## Task to carry out
The reply should hold only the lines below from the one with "(742, 334) = (438, 157): yellow" to the end, each copied exactly.

··········

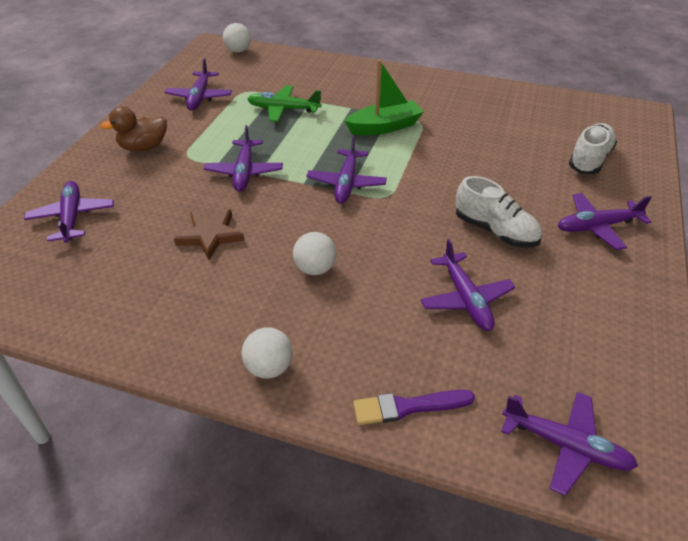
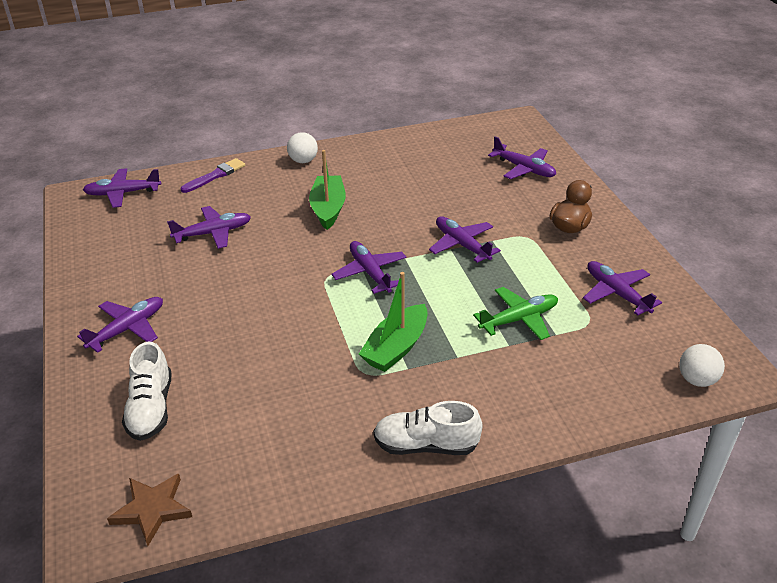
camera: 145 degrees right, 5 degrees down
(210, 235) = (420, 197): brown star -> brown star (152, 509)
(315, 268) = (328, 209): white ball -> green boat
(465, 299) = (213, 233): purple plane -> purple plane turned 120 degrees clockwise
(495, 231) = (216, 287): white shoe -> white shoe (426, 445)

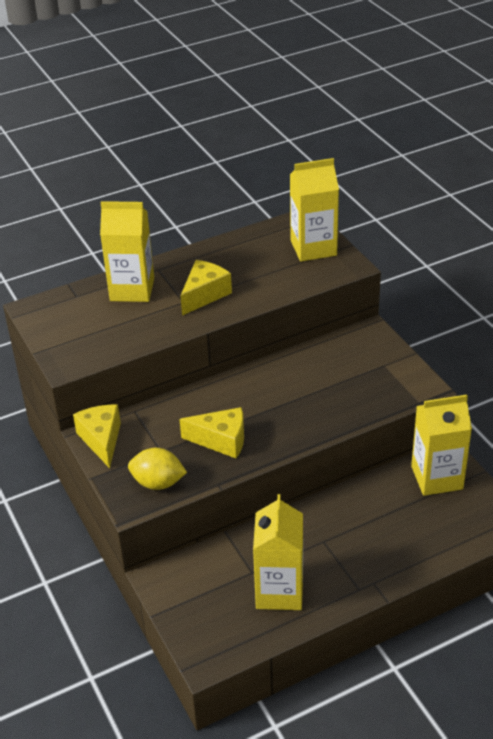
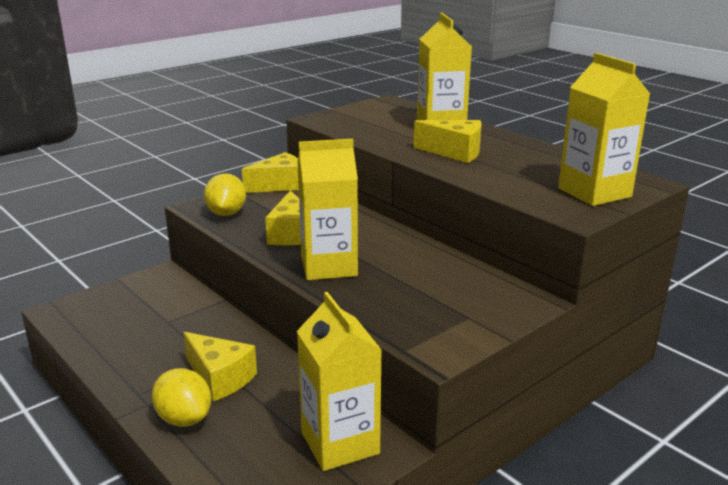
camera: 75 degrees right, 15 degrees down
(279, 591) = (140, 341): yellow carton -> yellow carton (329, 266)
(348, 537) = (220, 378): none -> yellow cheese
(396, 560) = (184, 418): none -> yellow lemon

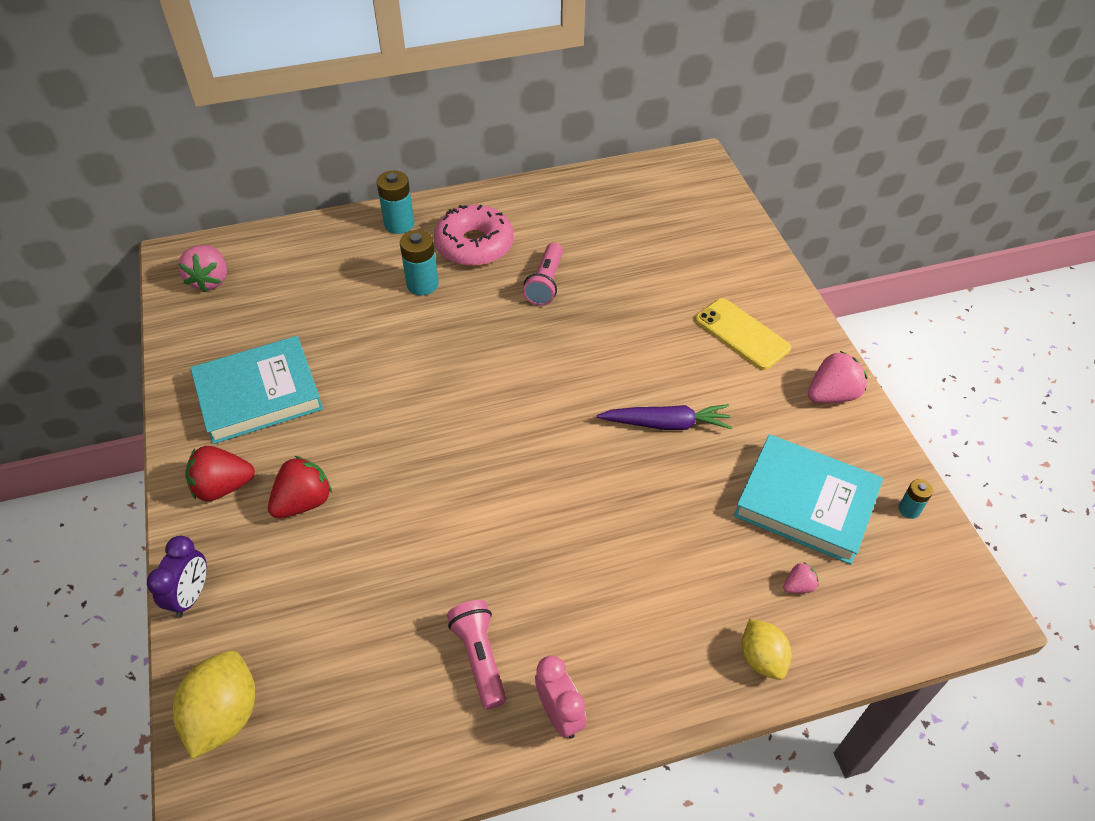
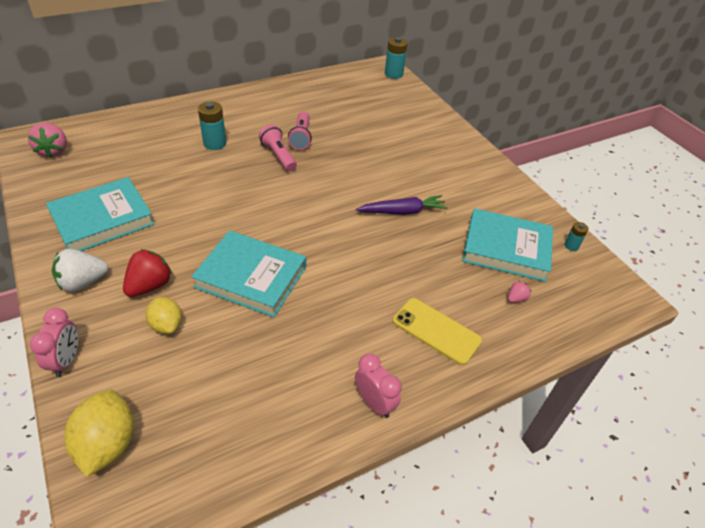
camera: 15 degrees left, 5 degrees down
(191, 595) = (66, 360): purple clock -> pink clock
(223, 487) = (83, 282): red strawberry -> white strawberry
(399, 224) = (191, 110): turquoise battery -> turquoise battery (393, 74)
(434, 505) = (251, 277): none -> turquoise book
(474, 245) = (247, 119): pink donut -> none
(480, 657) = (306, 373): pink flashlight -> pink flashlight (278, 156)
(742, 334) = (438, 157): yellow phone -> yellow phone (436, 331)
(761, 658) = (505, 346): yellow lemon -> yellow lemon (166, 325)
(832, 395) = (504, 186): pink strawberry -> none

··········

## Your solution
(742, 334) = (438, 157): yellow phone -> yellow phone (436, 331)
(761, 658) = (505, 346): yellow lemon -> yellow lemon (166, 325)
(832, 395) = (504, 186): pink strawberry -> none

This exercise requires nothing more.